• **Records**
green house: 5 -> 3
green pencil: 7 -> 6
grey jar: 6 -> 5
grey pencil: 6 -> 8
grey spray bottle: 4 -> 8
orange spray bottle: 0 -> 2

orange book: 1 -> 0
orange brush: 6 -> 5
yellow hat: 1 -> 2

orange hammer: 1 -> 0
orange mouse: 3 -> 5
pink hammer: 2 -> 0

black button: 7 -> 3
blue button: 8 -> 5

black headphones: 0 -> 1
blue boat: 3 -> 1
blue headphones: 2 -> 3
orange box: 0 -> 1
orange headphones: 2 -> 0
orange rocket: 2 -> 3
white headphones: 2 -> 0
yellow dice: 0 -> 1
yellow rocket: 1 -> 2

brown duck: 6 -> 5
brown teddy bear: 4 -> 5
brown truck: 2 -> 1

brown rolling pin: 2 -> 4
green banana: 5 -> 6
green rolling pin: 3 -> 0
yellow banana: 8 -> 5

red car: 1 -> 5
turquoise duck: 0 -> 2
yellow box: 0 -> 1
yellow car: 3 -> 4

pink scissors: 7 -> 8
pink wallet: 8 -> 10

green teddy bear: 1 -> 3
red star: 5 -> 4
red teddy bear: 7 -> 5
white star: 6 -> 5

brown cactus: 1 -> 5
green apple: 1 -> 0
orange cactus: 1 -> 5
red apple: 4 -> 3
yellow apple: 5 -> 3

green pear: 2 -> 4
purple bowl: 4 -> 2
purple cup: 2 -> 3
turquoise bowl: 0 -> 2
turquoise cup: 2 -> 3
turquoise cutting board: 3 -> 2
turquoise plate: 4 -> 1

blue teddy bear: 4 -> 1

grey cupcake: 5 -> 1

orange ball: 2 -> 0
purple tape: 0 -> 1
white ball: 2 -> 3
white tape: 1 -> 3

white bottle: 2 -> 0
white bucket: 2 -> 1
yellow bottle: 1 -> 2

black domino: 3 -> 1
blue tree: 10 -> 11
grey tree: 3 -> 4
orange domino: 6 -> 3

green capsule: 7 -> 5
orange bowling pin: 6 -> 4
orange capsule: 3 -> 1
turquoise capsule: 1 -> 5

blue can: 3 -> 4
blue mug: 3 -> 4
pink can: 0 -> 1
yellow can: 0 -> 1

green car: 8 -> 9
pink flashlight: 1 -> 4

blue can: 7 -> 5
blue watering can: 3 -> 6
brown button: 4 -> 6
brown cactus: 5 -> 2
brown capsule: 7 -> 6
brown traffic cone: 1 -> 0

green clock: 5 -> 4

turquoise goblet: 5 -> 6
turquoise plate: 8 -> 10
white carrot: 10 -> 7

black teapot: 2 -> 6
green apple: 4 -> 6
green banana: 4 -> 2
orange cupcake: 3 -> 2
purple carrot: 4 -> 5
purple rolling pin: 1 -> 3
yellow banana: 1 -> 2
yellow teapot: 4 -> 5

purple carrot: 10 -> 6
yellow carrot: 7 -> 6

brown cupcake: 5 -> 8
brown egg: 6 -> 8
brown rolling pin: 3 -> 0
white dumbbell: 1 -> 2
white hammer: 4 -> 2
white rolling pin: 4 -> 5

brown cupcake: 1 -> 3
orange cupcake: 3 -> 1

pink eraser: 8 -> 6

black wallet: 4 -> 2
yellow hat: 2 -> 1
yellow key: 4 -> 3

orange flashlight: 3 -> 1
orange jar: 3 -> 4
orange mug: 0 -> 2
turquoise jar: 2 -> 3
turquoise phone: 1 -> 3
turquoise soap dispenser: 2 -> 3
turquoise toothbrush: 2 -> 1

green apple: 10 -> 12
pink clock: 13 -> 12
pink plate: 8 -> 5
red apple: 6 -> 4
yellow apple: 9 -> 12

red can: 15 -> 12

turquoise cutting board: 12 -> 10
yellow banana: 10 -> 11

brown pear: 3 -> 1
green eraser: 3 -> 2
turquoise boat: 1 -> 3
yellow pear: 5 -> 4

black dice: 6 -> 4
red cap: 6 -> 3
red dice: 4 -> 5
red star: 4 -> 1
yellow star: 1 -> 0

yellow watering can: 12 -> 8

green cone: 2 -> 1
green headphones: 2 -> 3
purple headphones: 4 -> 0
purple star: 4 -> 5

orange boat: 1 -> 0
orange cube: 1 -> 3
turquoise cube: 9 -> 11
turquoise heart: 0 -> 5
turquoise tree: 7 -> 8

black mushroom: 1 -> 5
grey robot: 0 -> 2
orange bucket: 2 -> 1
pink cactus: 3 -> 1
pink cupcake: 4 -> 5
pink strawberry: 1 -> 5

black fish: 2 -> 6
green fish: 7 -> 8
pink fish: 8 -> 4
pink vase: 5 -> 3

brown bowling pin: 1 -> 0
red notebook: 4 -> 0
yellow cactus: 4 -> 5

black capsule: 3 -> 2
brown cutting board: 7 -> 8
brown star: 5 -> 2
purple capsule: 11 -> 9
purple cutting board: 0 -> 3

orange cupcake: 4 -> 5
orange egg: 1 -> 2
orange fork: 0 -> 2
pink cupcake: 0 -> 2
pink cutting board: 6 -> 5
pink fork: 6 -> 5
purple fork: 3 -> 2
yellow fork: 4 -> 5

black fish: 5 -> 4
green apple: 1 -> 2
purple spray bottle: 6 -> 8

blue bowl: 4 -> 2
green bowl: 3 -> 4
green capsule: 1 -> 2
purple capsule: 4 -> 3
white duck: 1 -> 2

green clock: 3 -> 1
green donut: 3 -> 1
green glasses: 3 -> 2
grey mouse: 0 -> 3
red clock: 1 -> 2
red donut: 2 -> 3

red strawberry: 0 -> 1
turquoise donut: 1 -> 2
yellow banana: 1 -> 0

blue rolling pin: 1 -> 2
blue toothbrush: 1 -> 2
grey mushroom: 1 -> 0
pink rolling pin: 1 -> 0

• **Prompt**
Above are the entries. Copy exactly the part that opens with the line containing "grey spray bottle: 4 -> 8" and closes with the line containing "green clock: 5 -> 4", and no more.

• **Task output**
grey spray bottle: 4 -> 8
orange spray bottle: 0 -> 2

orange book: 1 -> 0
orange brush: 6 -> 5
yellow hat: 1 -> 2

orange hammer: 1 -> 0
orange mouse: 3 -> 5
pink hammer: 2 -> 0

black button: 7 -> 3
blue button: 8 -> 5

black headphones: 0 -> 1
blue boat: 3 -> 1
blue headphones: 2 -> 3
orange box: 0 -> 1
orange headphones: 2 -> 0
orange rocket: 2 -> 3
white headphones: 2 -> 0
yellow dice: 0 -> 1
yellow rocket: 1 -> 2

brown duck: 6 -> 5
brown teddy bear: 4 -> 5
brown truck: 2 -> 1

brown rolling pin: 2 -> 4
green banana: 5 -> 6
green rolling pin: 3 -> 0
yellow banana: 8 -> 5

red car: 1 -> 5
turquoise duck: 0 -> 2
yellow box: 0 -> 1
yellow car: 3 -> 4

pink scissors: 7 -> 8
pink wallet: 8 -> 10

green teddy bear: 1 -> 3
red star: 5 -> 4
red teddy bear: 7 -> 5
white star: 6 -> 5

brown cactus: 1 -> 5
green apple: 1 -> 0
orange cactus: 1 -> 5
red apple: 4 -> 3
yellow apple: 5 -> 3

green pear: 2 -> 4
purple bowl: 4 -> 2
purple cup: 2 -> 3
turquoise bowl: 0 -> 2
turquoise cup: 2 -> 3
turquoise cutting board: 3 -> 2
turquoise plate: 4 -> 1

blue teddy bear: 4 -> 1

grey cupcake: 5 -> 1

orange ball: 2 -> 0
purple tape: 0 -> 1
white ball: 2 -> 3
white tape: 1 -> 3

white bottle: 2 -> 0
white bucket: 2 -> 1
yellow bottle: 1 -> 2

black domino: 3 -> 1
blue tree: 10 -> 11
grey tree: 3 -> 4
orange domino: 6 -> 3

green capsule: 7 -> 5
orange bowling pin: 6 -> 4
orange capsule: 3 -> 1
turquoise capsule: 1 -> 5

blue can: 3 -> 4
blue mug: 3 -> 4
pink can: 0 -> 1
yellow can: 0 -> 1

green car: 8 -> 9
pink flashlight: 1 -> 4

blue can: 7 -> 5
blue watering can: 3 -> 6
brown button: 4 -> 6
brown cactus: 5 -> 2
brown capsule: 7 -> 6
brown traffic cone: 1 -> 0

green clock: 5 -> 4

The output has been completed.